> Source records
---+---

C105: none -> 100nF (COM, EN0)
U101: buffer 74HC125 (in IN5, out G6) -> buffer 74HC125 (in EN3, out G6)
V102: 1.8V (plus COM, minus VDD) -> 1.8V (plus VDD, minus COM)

---+---

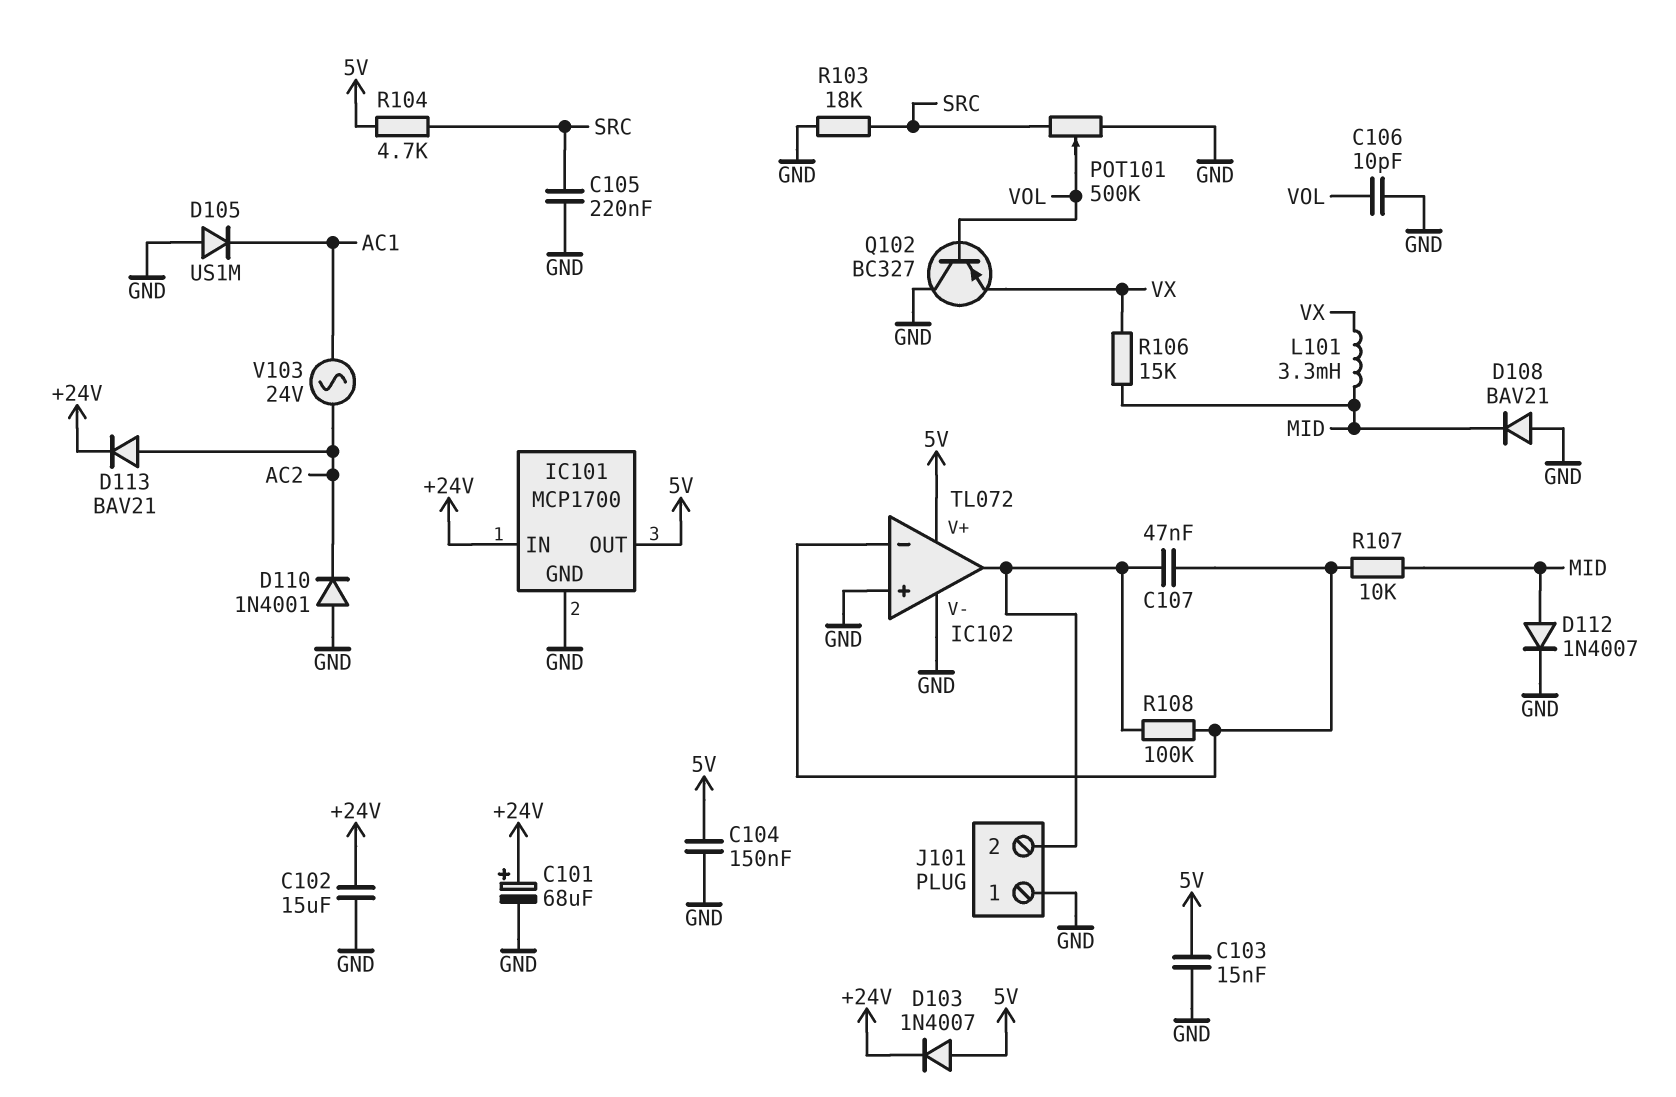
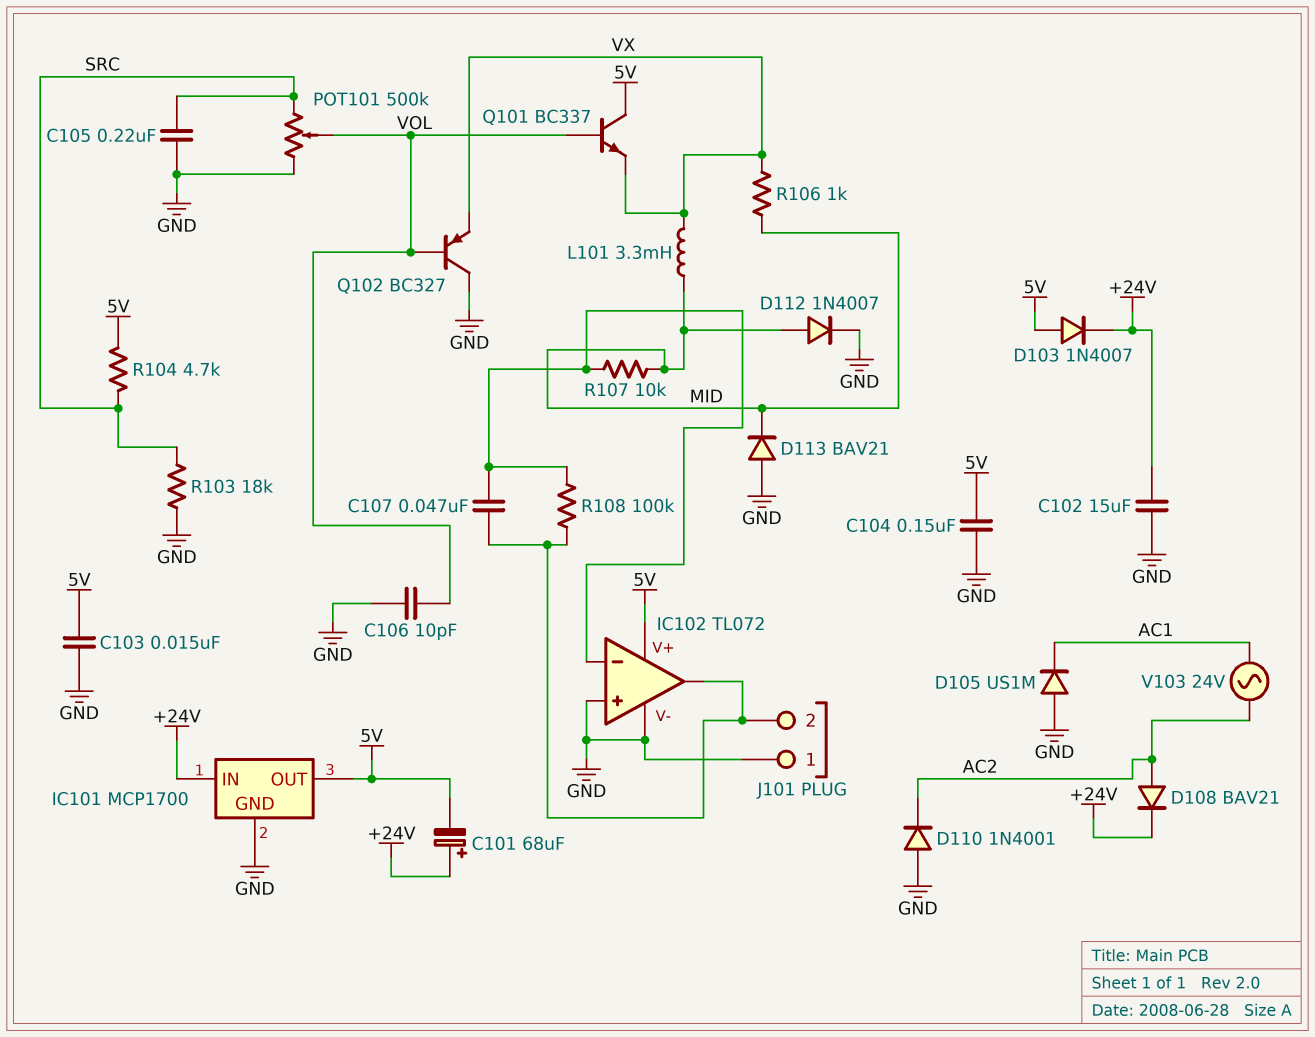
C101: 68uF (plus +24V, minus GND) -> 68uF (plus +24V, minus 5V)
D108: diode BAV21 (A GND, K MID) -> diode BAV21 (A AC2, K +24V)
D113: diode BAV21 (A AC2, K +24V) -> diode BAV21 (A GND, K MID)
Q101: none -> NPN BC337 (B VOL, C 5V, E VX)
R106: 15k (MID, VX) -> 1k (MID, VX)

---+---

> Exercise goal
Whenever a line in the preceding entries includes the word "none", count it, and state the total alone.

> Reply to the exercise
2